(Saved entries)

[Start]

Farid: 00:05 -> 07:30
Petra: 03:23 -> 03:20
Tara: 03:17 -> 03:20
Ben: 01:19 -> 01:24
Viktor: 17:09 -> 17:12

[End]

| YOUR TASK |
Rewrite all the records with "Petra" replaced by "Paula", keeping every other character unchanged.

| FINAL RESULT |
Farid: 00:05 -> 07:30
Paula: 03:23 -> 03:20
Tara: 03:17 -> 03:20
Ben: 01:19 -> 01:24
Viktor: 17:09 -> 17:12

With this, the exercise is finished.